§ **Records supplied**
:::

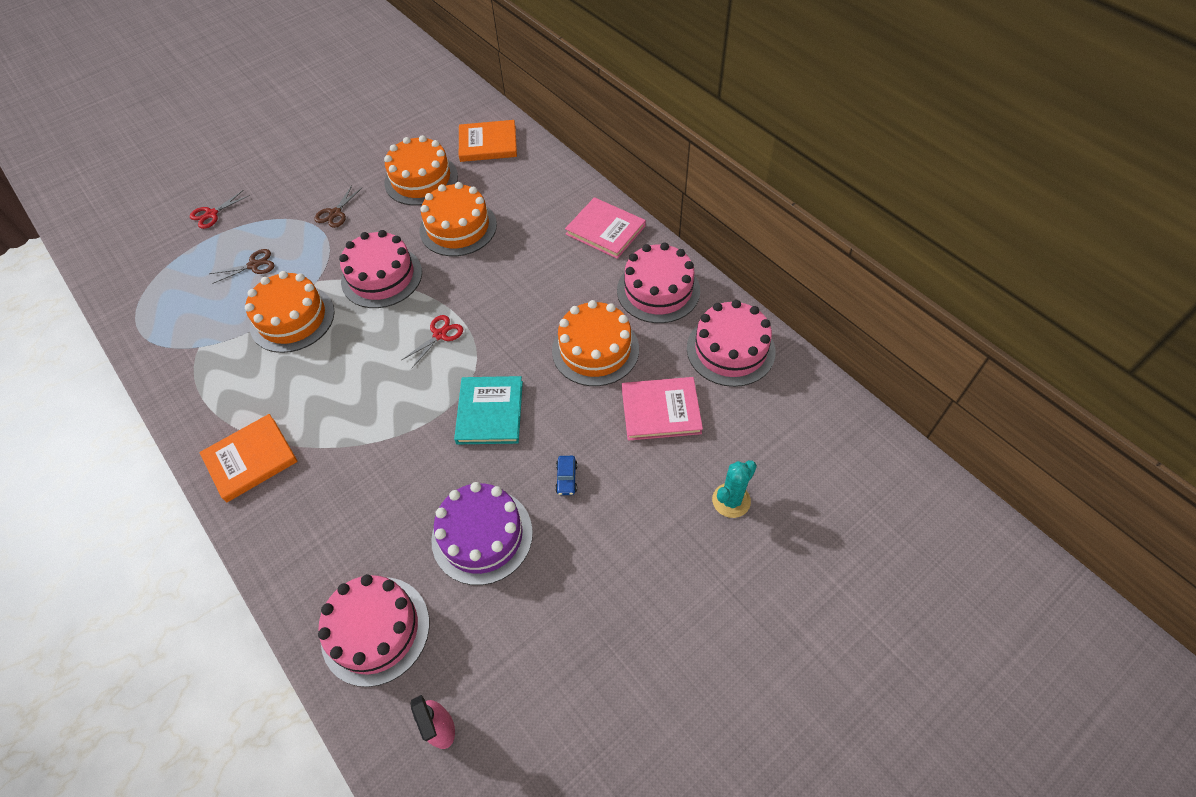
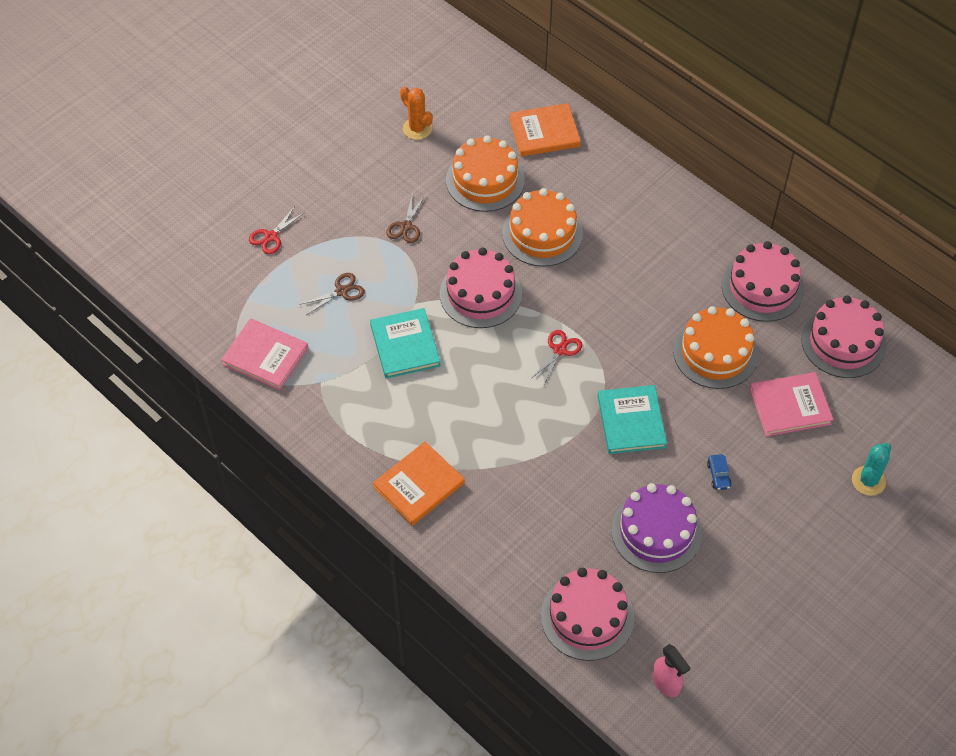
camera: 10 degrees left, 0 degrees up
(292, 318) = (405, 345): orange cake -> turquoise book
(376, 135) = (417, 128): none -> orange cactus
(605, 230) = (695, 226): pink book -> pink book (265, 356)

:::

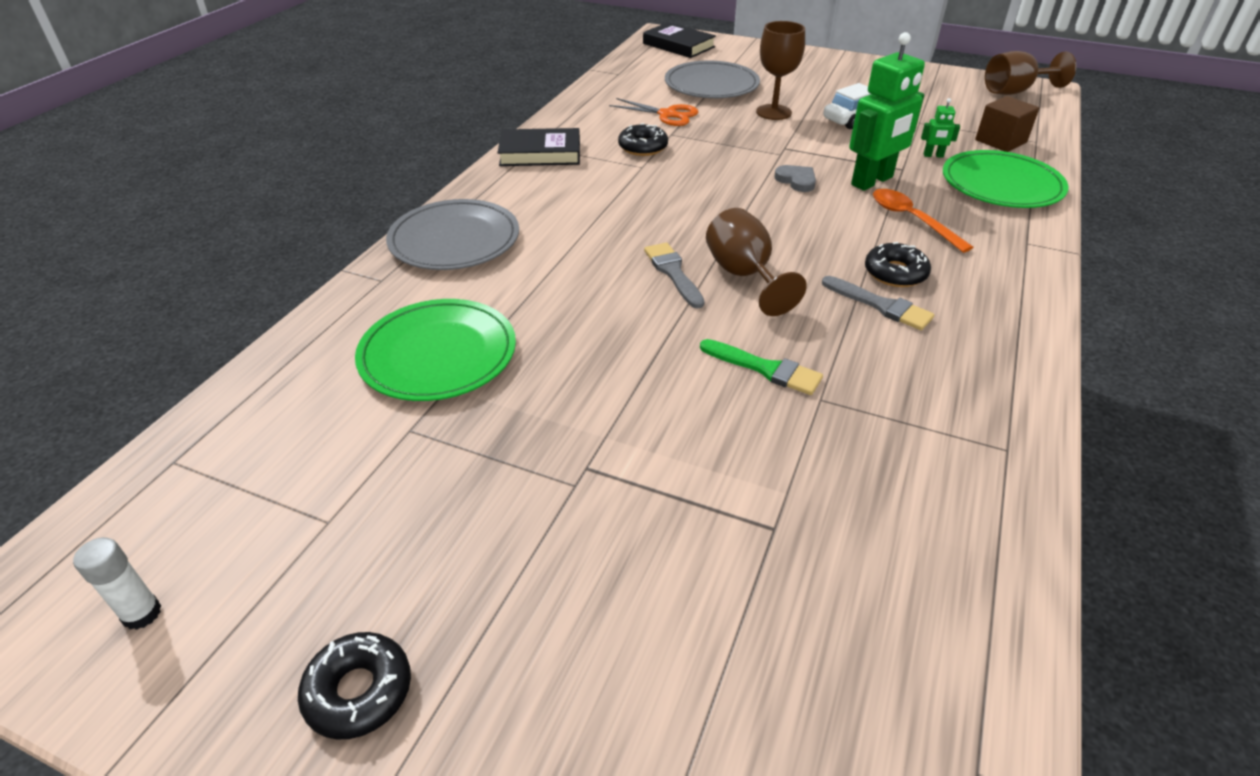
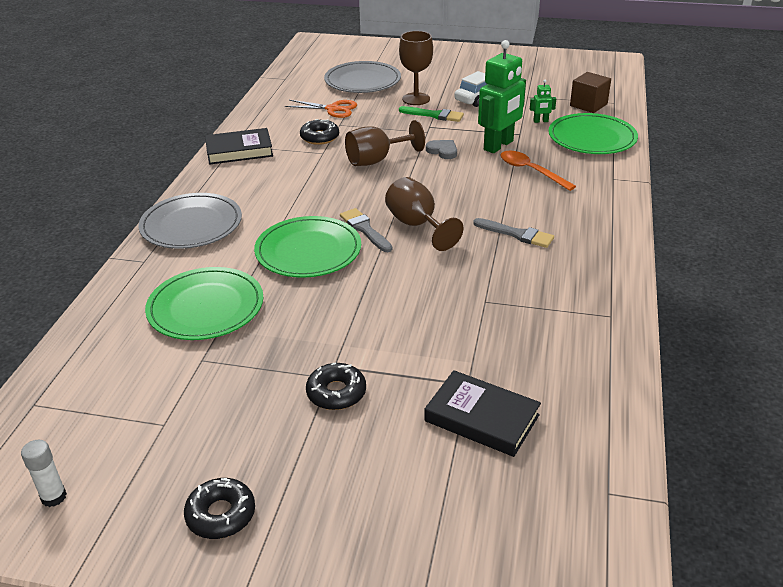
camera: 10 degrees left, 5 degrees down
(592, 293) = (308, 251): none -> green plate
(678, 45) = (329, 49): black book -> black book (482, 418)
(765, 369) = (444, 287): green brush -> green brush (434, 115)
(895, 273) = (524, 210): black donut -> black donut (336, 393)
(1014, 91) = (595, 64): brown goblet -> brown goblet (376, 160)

:::

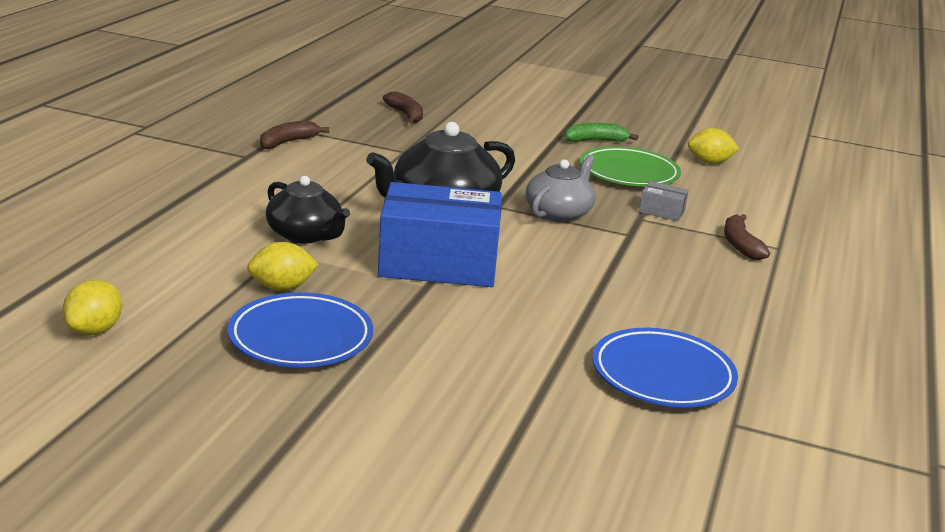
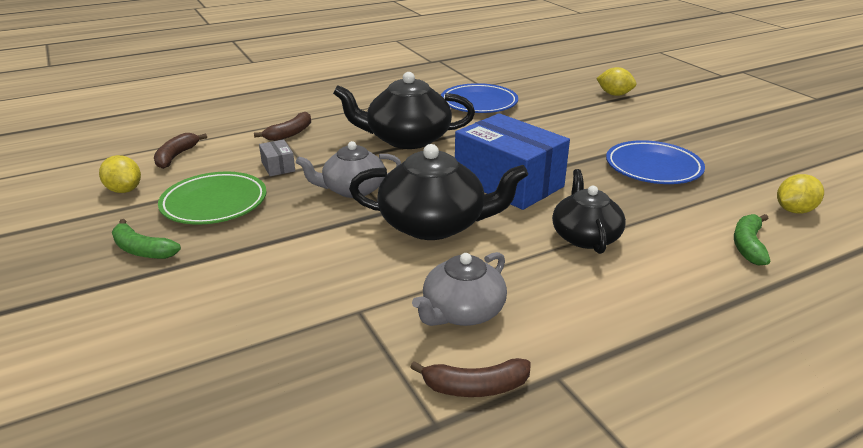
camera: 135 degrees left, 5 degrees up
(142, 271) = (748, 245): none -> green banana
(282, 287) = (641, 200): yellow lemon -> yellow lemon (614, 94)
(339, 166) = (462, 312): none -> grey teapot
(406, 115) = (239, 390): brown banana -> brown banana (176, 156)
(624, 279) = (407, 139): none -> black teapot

:::

§ **What to work on**
The range runs from the line above containing "camera: 10 degrees left, 0 degrees up" to the line containing "(605, 230) = (695, 226): pink", inclusive. Restate those lines word for word and no others.

§ **Exercise result**
camera: 10 degrees left, 0 degrees up
(292, 318) = (405, 345): orange cake -> turquoise book
(376, 135) = (417, 128): none -> orange cactus
(605, 230) = (695, 226): pink book -> pink book (265, 356)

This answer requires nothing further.